GIVEN ENTRIES:
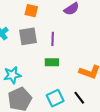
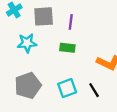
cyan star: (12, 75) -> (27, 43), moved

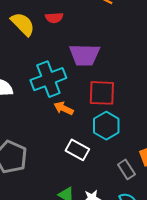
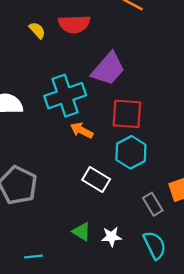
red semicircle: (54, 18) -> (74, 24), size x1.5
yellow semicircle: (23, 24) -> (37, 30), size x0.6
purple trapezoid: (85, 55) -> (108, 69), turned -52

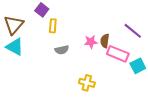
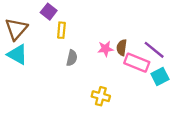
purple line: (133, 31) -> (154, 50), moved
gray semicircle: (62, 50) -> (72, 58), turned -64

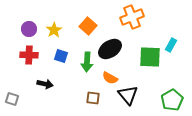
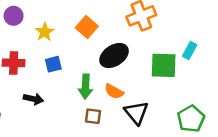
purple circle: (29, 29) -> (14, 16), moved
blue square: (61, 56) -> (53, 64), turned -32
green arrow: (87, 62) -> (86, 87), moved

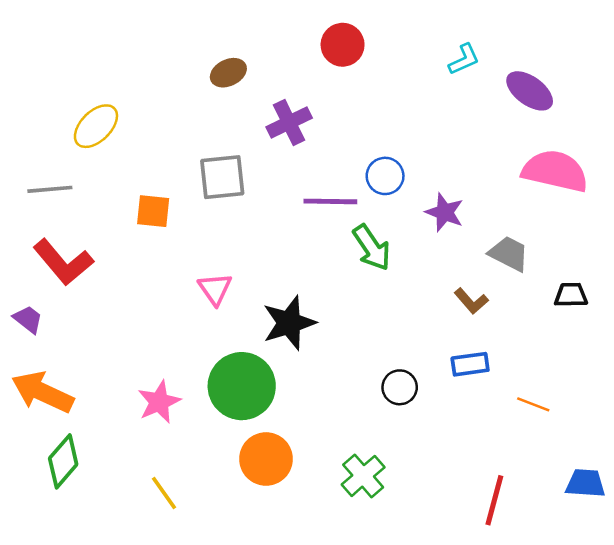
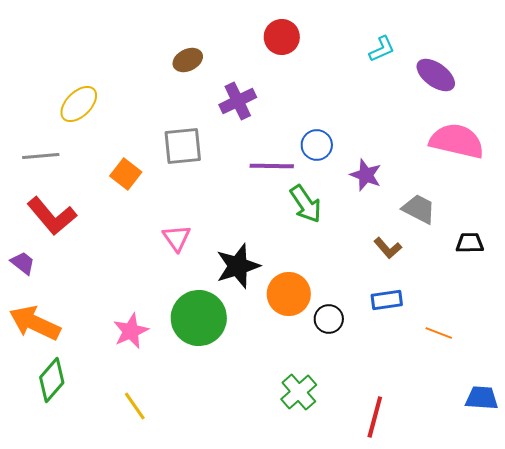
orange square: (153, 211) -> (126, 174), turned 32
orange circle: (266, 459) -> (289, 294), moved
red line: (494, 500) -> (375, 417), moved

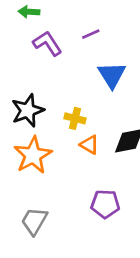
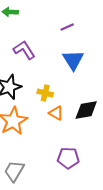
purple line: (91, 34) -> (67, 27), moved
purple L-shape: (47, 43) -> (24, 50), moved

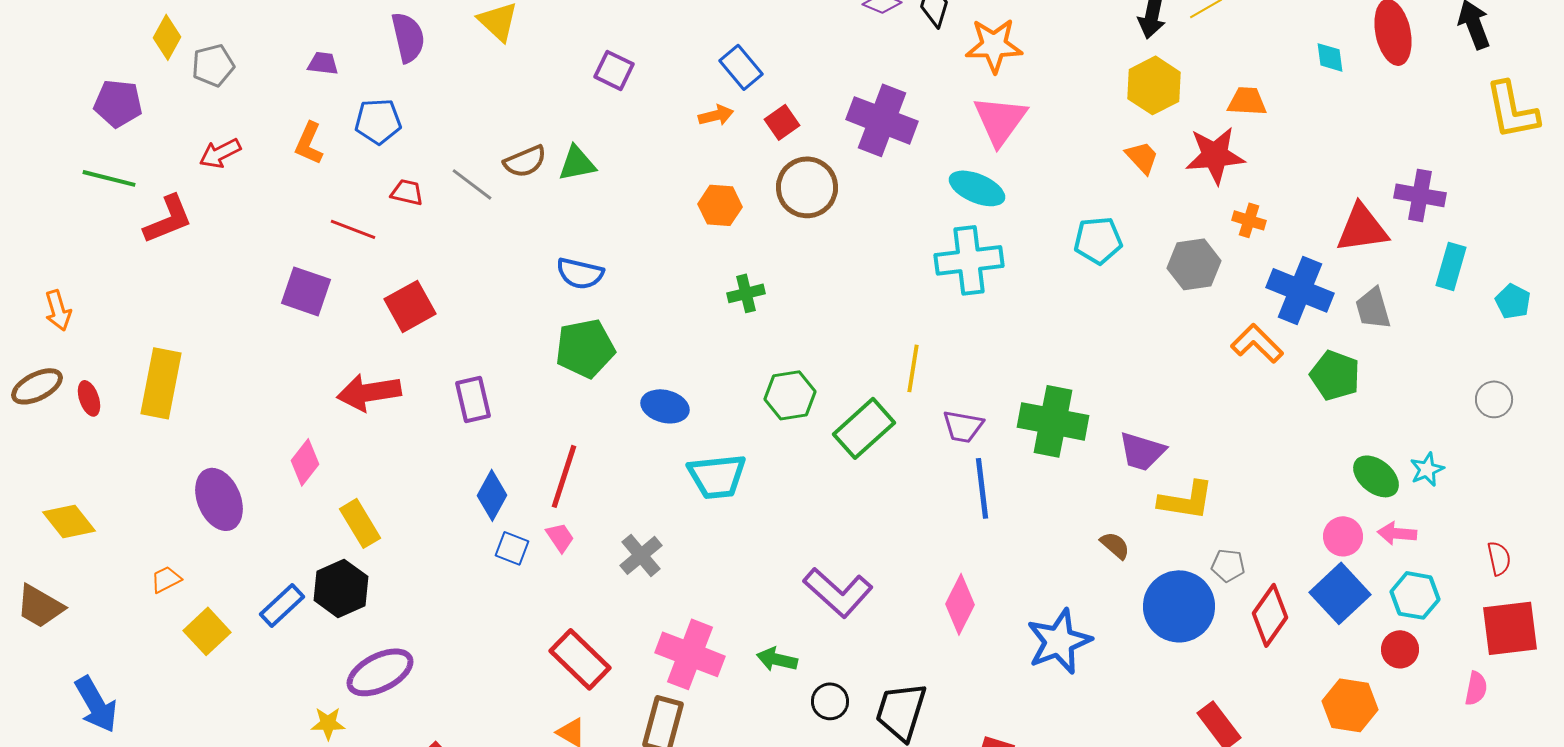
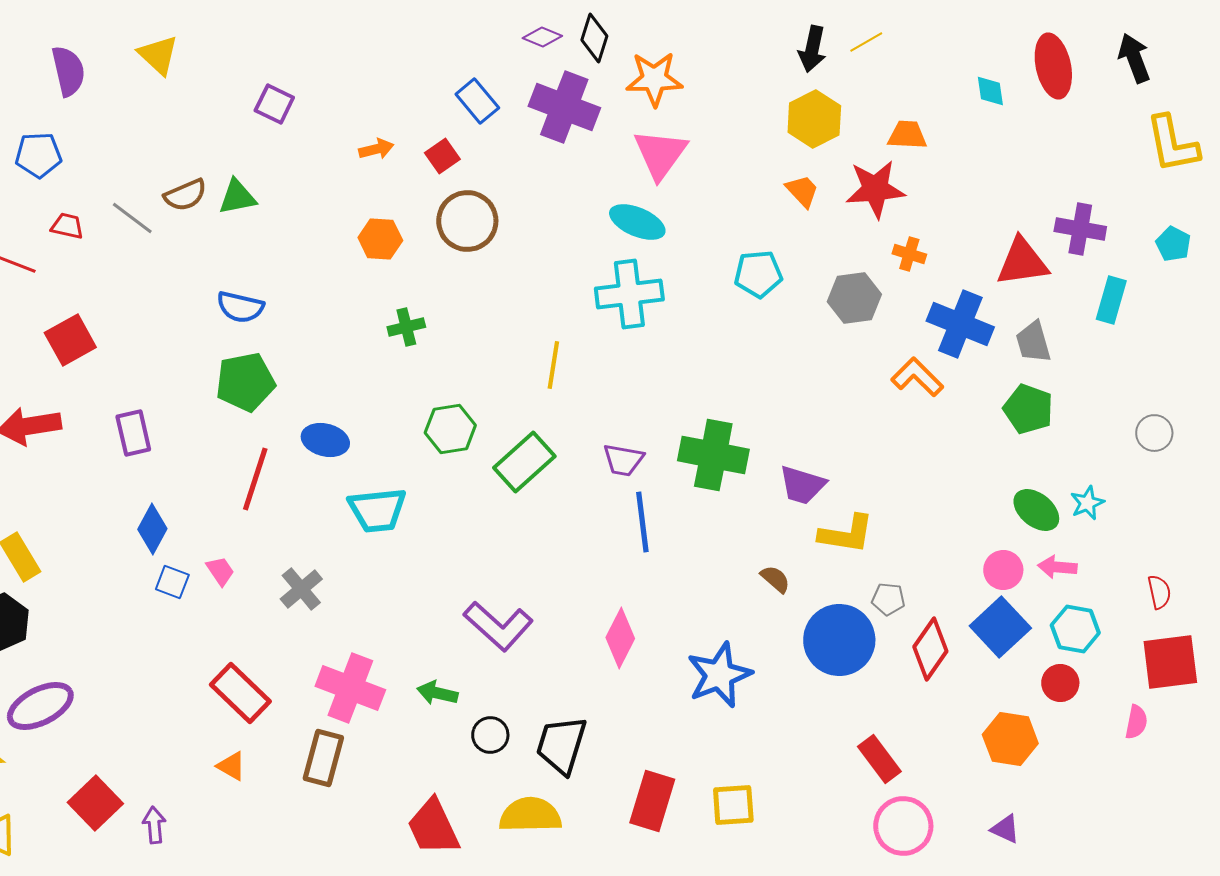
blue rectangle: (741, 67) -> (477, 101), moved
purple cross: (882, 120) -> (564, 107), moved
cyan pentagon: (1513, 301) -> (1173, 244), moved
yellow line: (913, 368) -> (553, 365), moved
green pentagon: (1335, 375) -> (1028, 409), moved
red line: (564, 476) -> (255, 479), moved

* * *

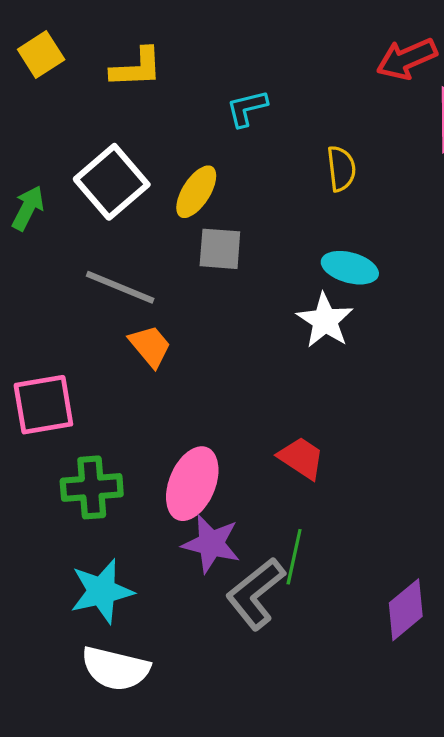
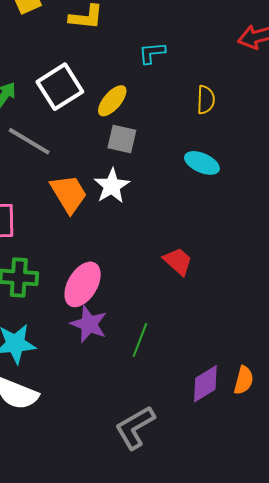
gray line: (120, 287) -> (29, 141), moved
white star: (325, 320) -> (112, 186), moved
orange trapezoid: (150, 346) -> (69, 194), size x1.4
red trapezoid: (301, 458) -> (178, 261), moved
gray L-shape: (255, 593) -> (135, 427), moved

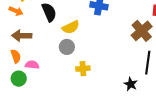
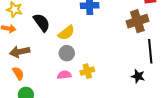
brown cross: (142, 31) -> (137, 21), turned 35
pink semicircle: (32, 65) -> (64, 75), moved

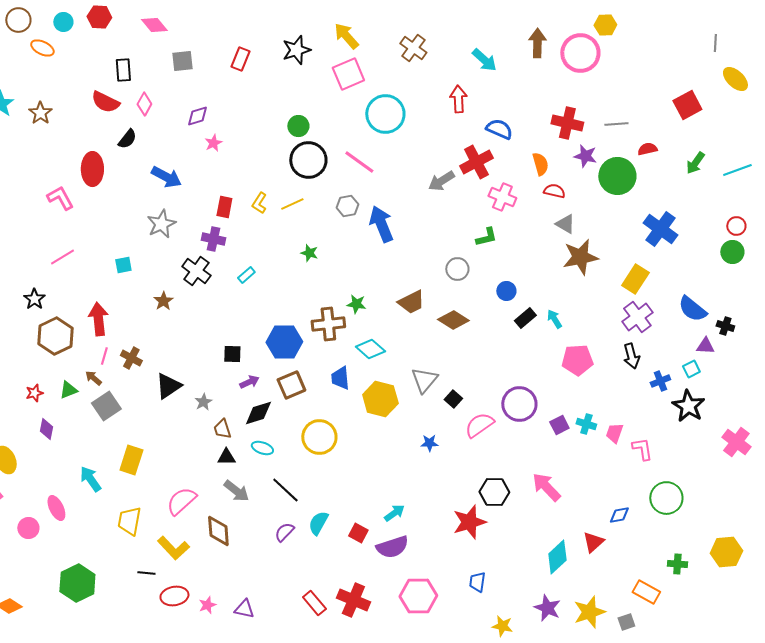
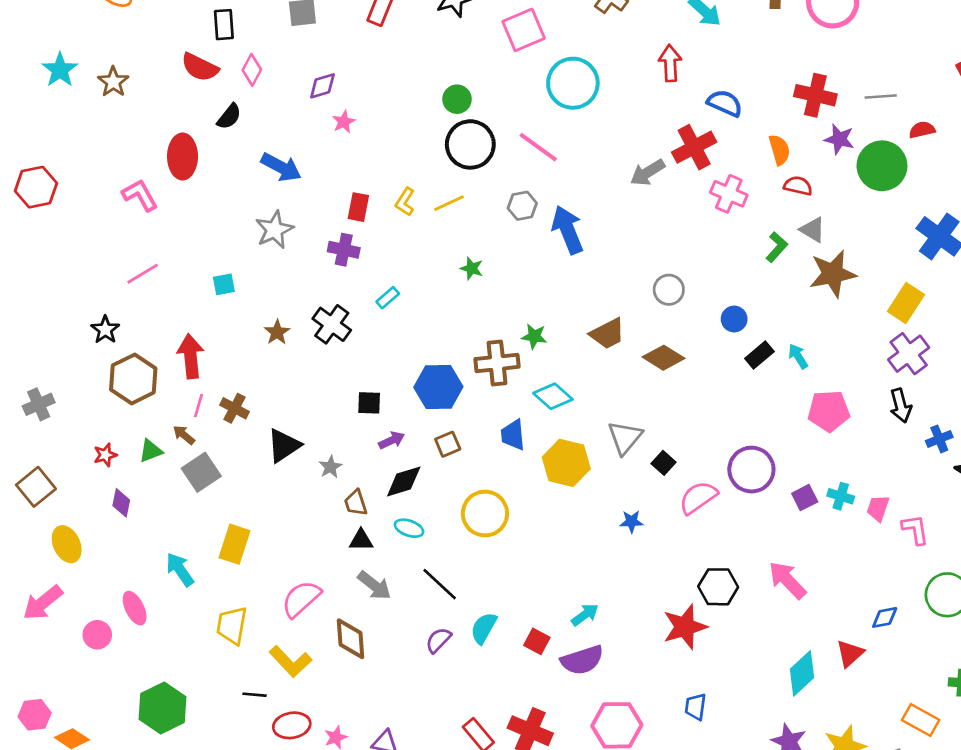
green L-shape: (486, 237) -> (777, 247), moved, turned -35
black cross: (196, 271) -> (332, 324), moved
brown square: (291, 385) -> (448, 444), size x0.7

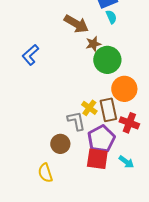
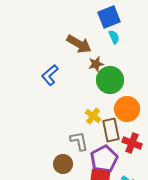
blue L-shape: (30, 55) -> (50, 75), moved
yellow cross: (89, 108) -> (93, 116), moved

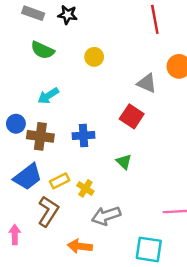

WHAT IS EXPECTED: Your reply is to be an exact repeat of the listing above from the line holding "cyan star: (12, 75) -> (27, 43), moved" down to the line holding "red line: (564, 476) -> (255, 479), moved", ends included, pictures excluded.

RESPONSE:
cyan star: (12, 75) -> (27, 43), moved

red semicircle: (54, 18) -> (74, 24), size x1.5
yellow semicircle: (23, 24) -> (37, 30), size x0.6
purple trapezoid: (85, 55) -> (108, 69), turned -52

purple line: (133, 31) -> (154, 50), moved
gray semicircle: (62, 50) -> (72, 58), turned -64

purple circle: (29, 29) -> (14, 16), moved
blue square: (61, 56) -> (53, 64), turned -32
green arrow: (87, 62) -> (86, 87), moved

orange square: (153, 211) -> (126, 174), turned 32
orange circle: (266, 459) -> (289, 294), moved
red line: (494, 500) -> (375, 417), moved

purple line: (91, 34) -> (67, 27), moved
purple L-shape: (47, 43) -> (24, 50), moved

blue rectangle: (741, 67) -> (477, 101), moved
purple cross: (882, 120) -> (564, 107), moved
cyan pentagon: (1513, 301) -> (1173, 244), moved
yellow line: (913, 368) -> (553, 365), moved
green pentagon: (1335, 375) -> (1028, 409), moved
red line: (564, 476) -> (255, 479), moved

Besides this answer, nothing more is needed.